Source data:
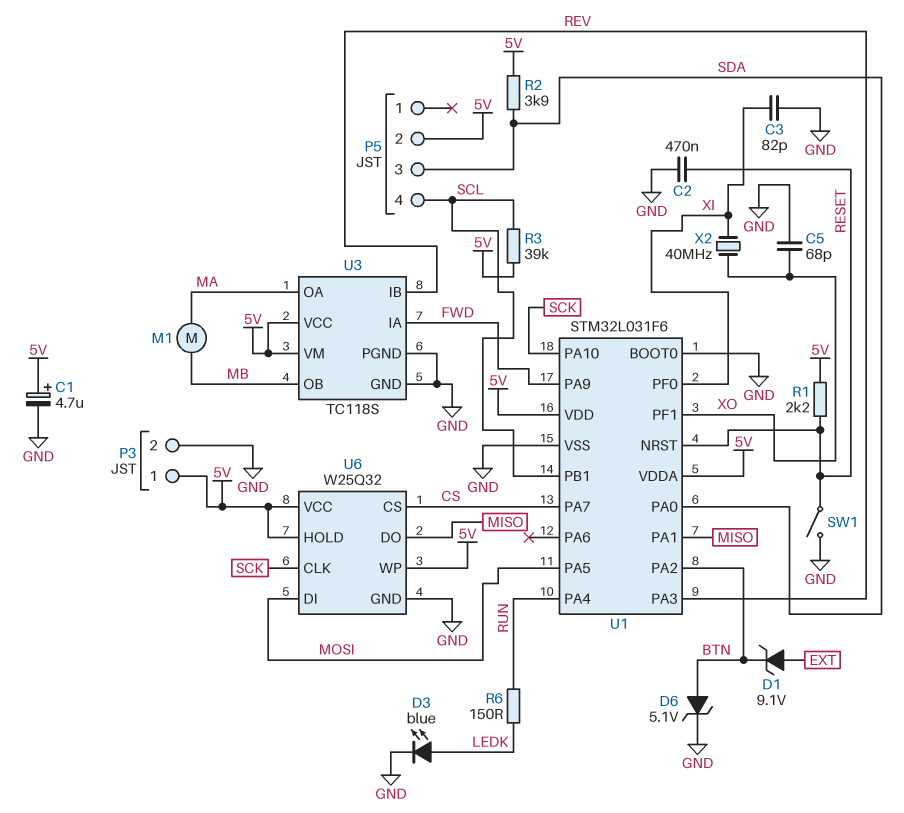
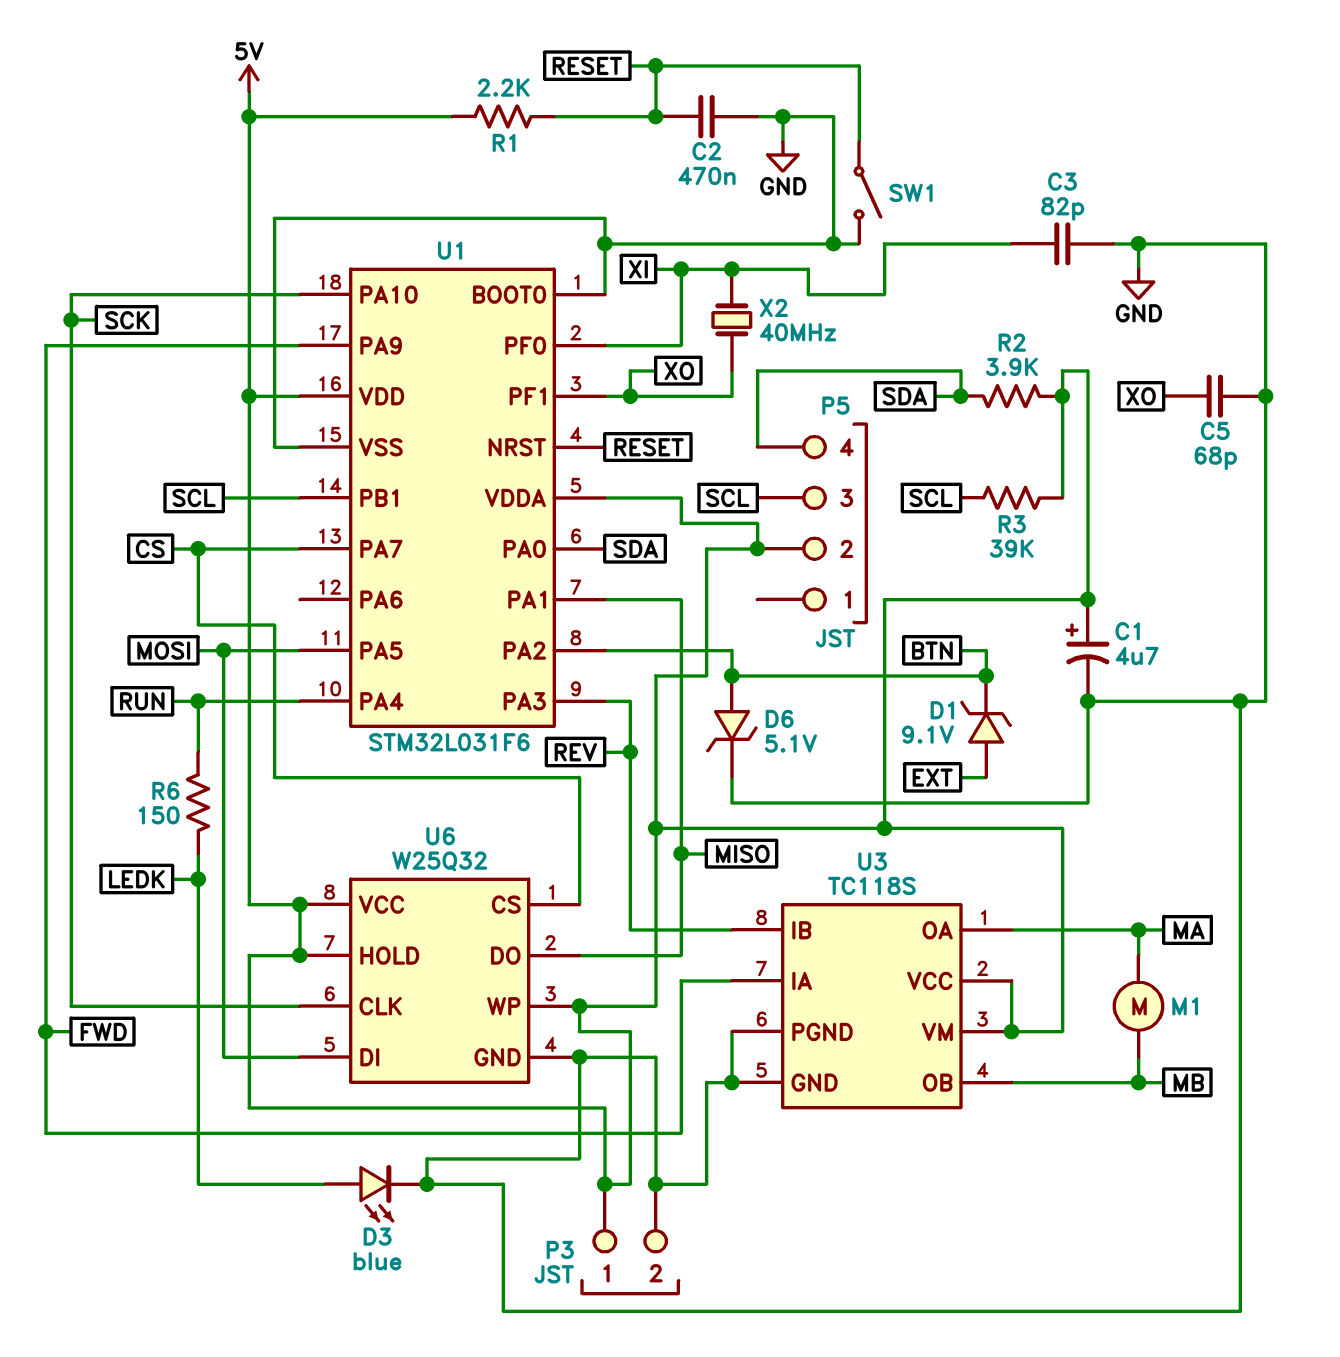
P5 pin 3: SDA -> SCL
P5 pin 4: SCL -> SDA

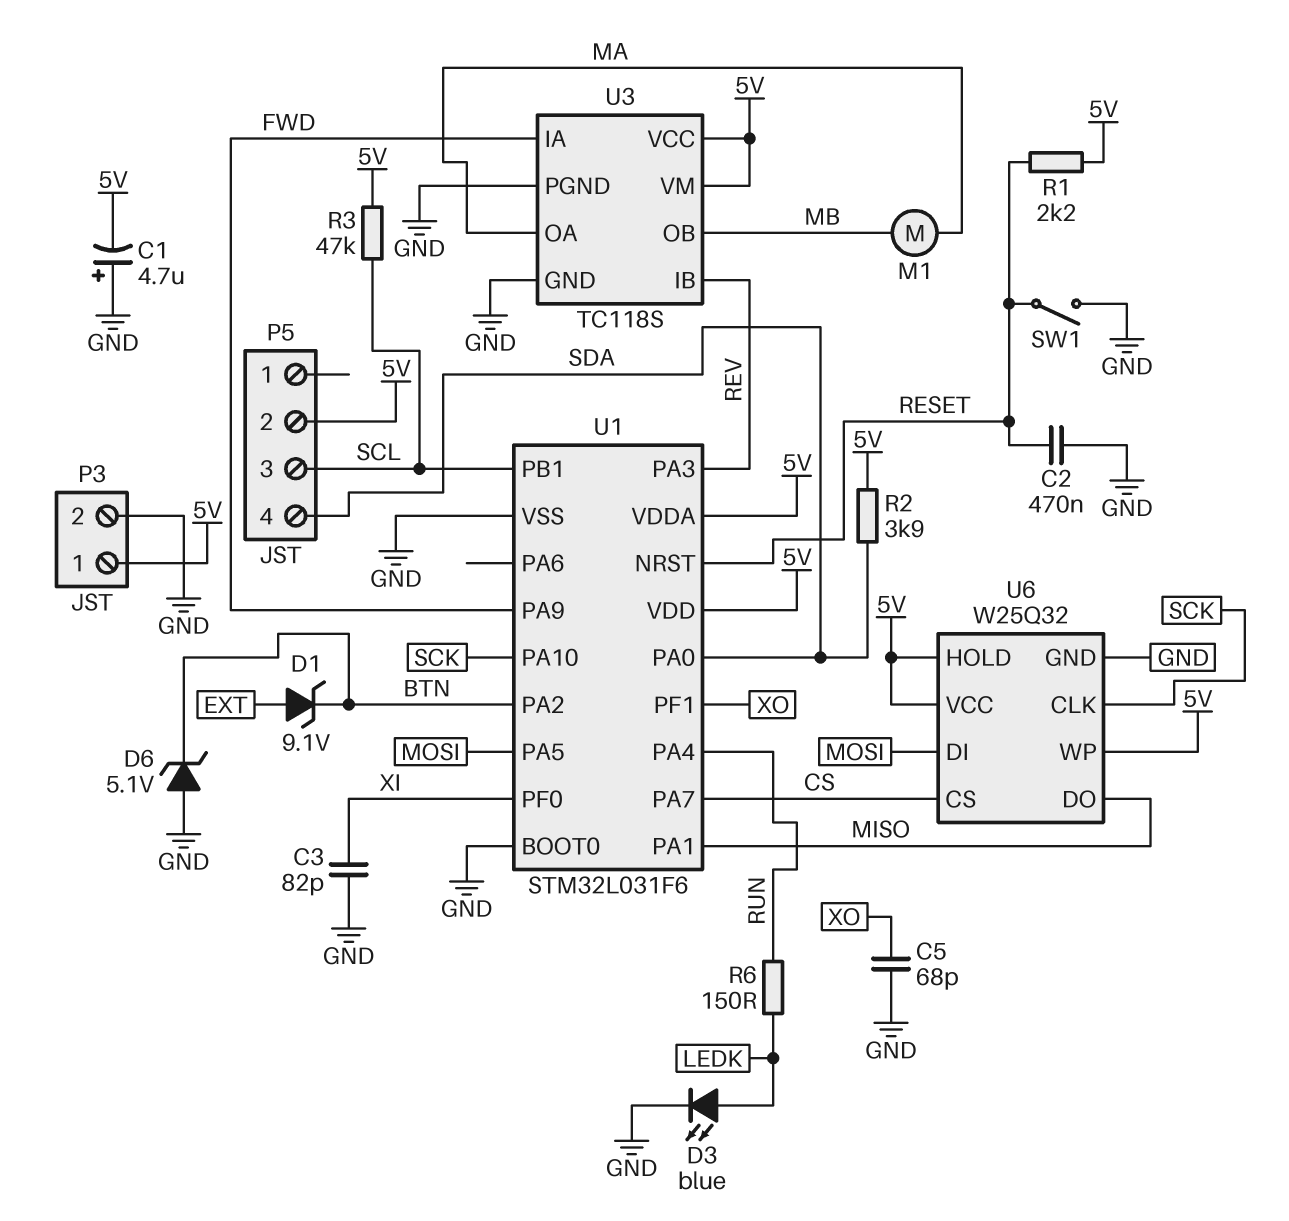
C1: 4.7uF (plus 5V, minus GND) -> 4.7uF (plus GND, minus 5V)
D6: zener 5.1V (A BTN, K GND) -> zener 5.1V (A GND, K BTN)
R3: 39k (5V, SCL) -> 47k (5V, SCL)
X2: 40MHz (XI, XO) -> none

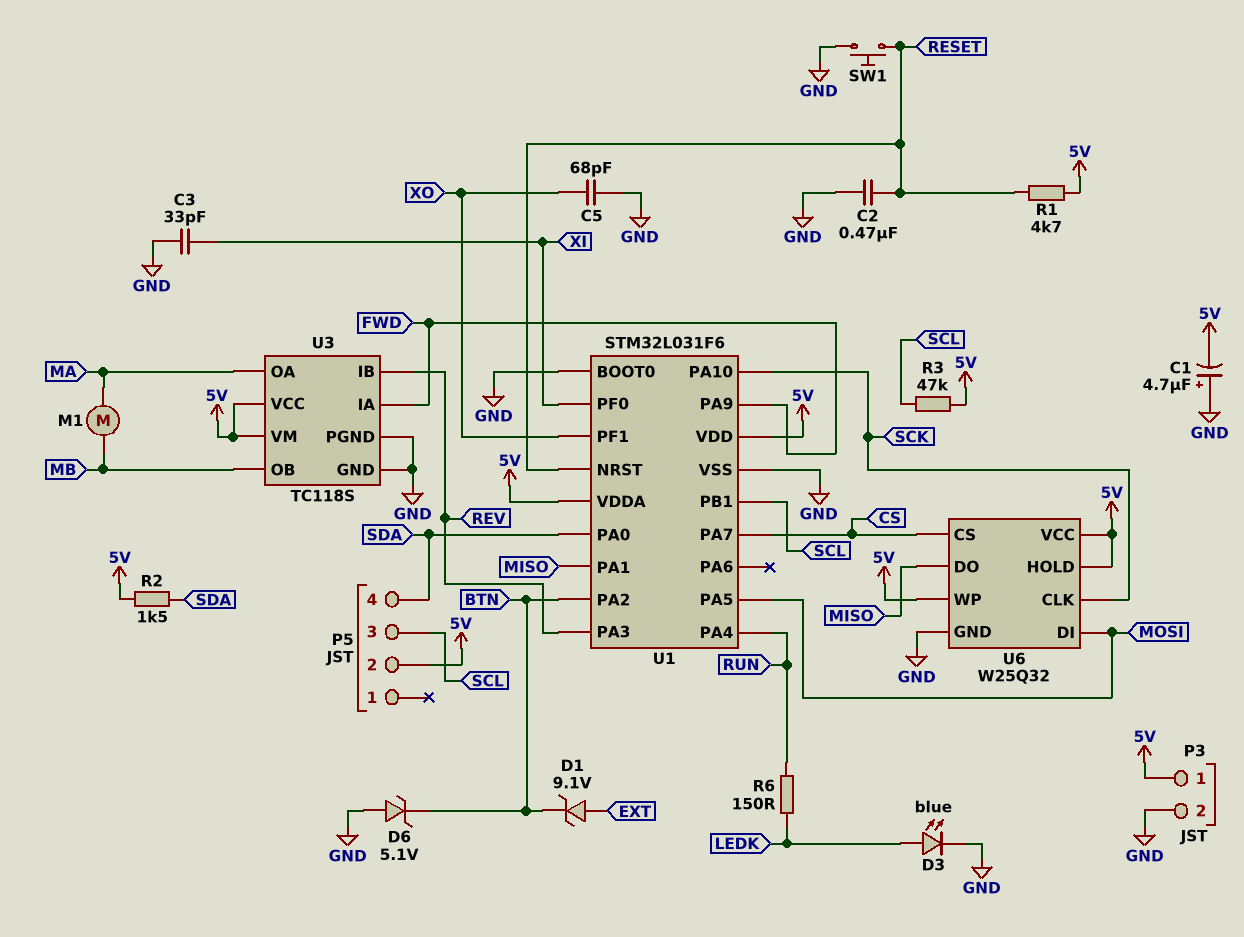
C3: 82pF (GND, XI) -> 33pF (GND, XI)
R1: 2.2k (5V, RESET) -> 4.7k (5V, RESET)
R2: 3.9k (5V, SDA) -> 1.5k (5V, SDA)
SW1: switch (GND, RESET) -> button (GND, RESET)

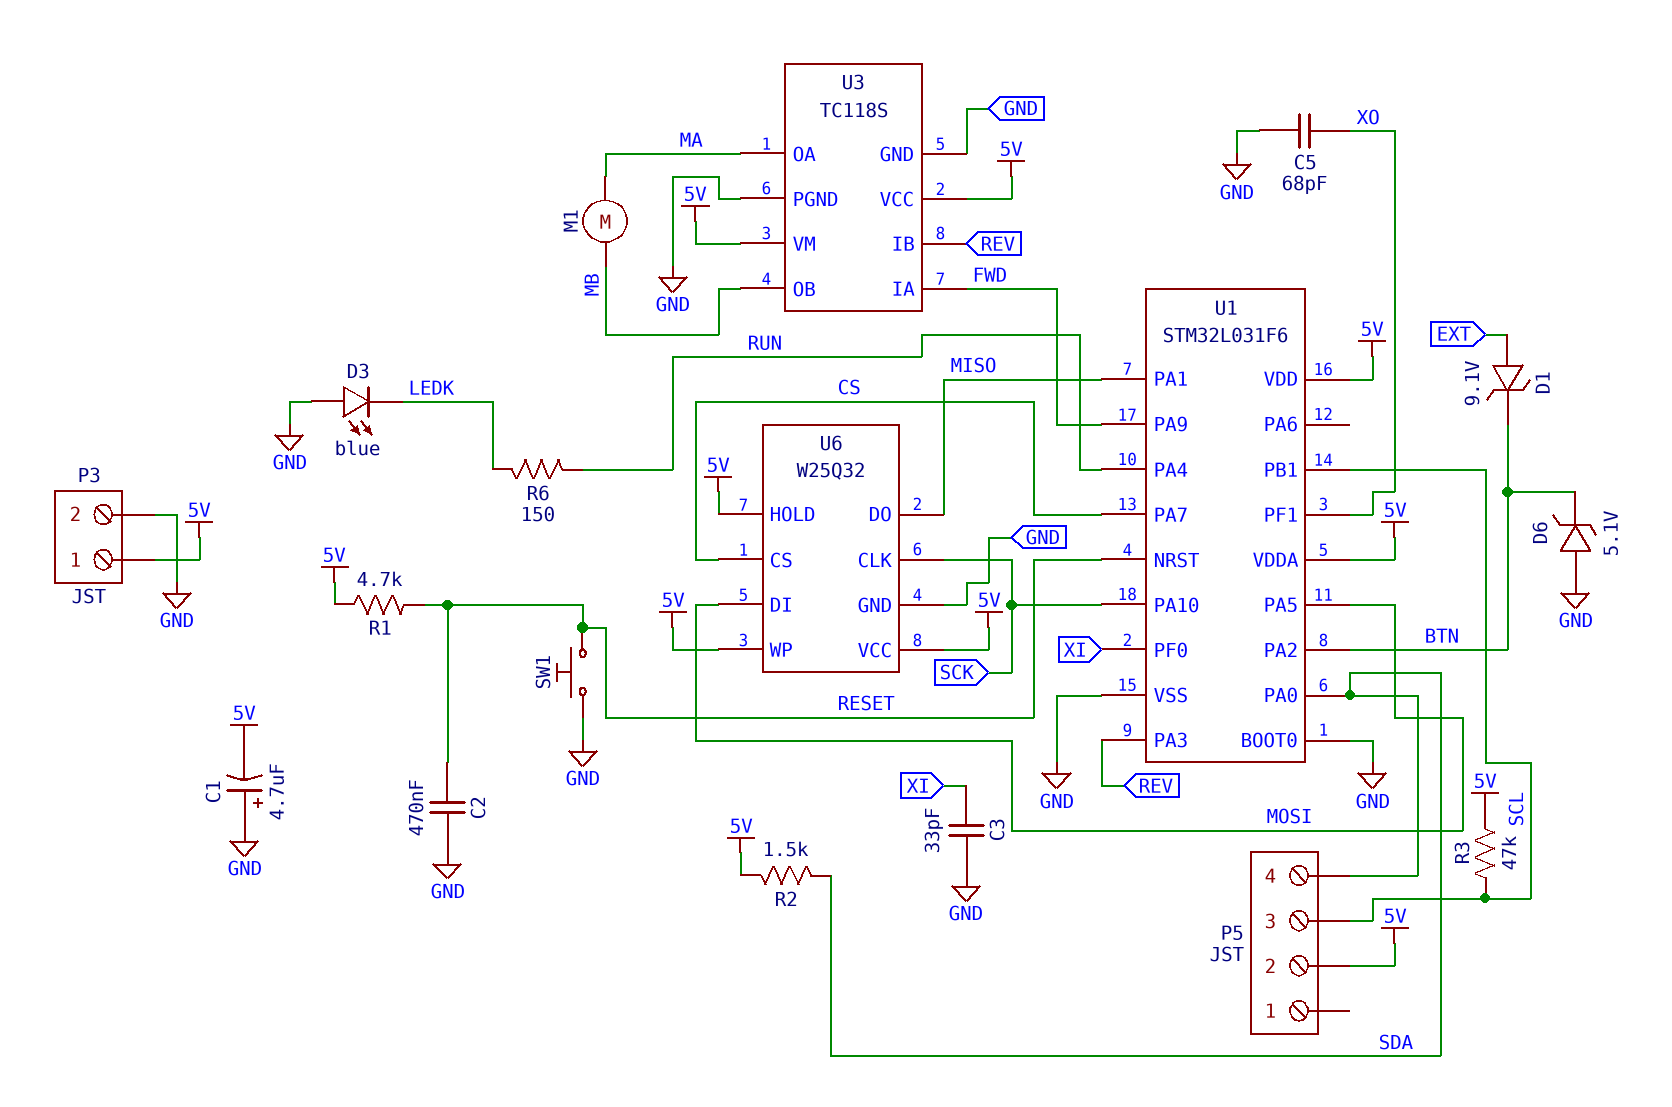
D3: LED blue (A LEDK, K GND) -> LED blue (A GND, K LEDK)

Work order: Copy out the entries exactly as they stand, omitting the images.

The answer:
P5 pin 3: SDA -> SCL
P5 pin 4: SCL -> SDA

C1: 4.7uF (plus 5V, minus GND) -> 4.7uF (plus GND, minus 5V)
D6: zener 5.1V (A BTN, K GND) -> zener 5.1V (A GND, K BTN)
R3: 39k (5V, SCL) -> 47k (5V, SCL)
X2: 40MHz (XI, XO) -> none

C3: 82pF (GND, XI) -> 33pF (GND, XI)
R1: 2.2k (5V, RESET) -> 4.7k (5V, RESET)
R2: 3.9k (5V, SDA) -> 1.5k (5V, SDA)
SW1: switch (GND, RESET) -> button (GND, RESET)

D3: LED blue (A LEDK, K GND) -> LED blue (A GND, K LEDK)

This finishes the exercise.